Brief: Report the count, and only the count, of lines in the records that include the word "white".

[Coordinate-based change listings]
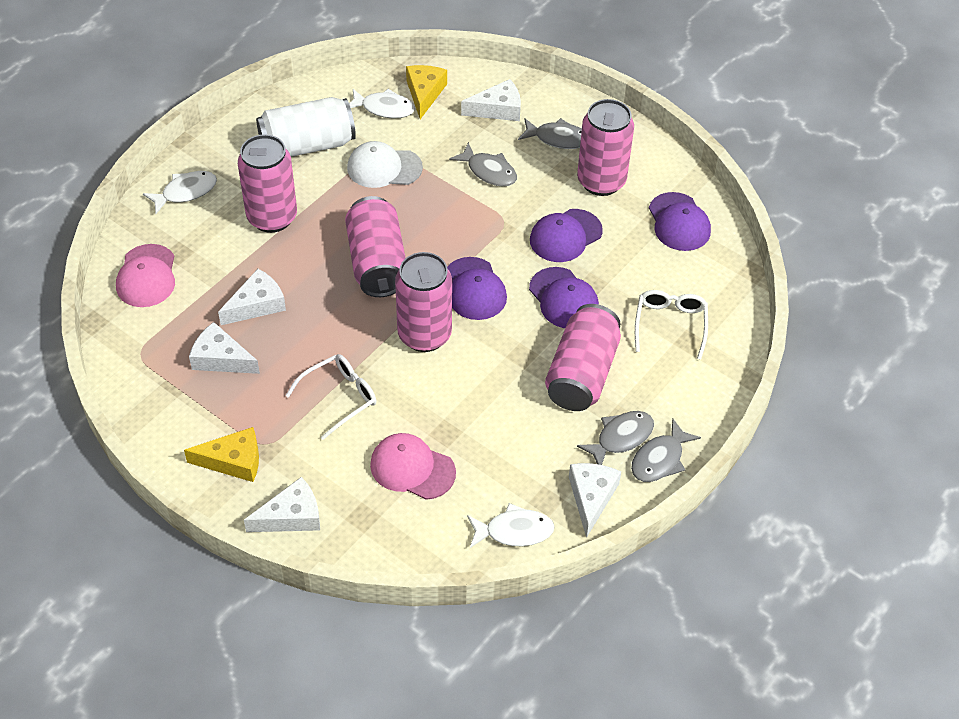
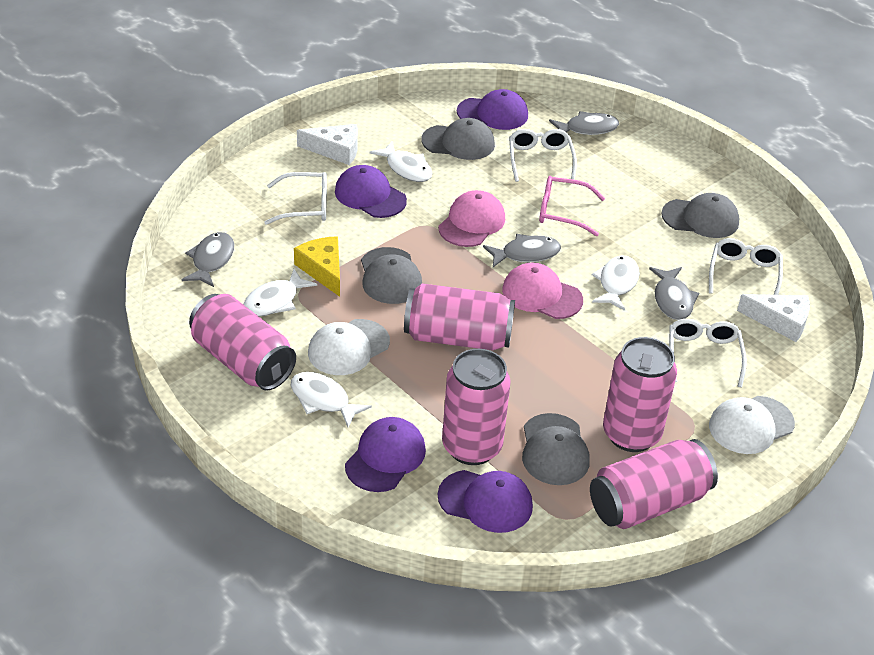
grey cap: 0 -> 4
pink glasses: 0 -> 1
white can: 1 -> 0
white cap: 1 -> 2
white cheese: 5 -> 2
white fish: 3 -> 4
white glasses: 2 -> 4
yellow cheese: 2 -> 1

Solution below: 5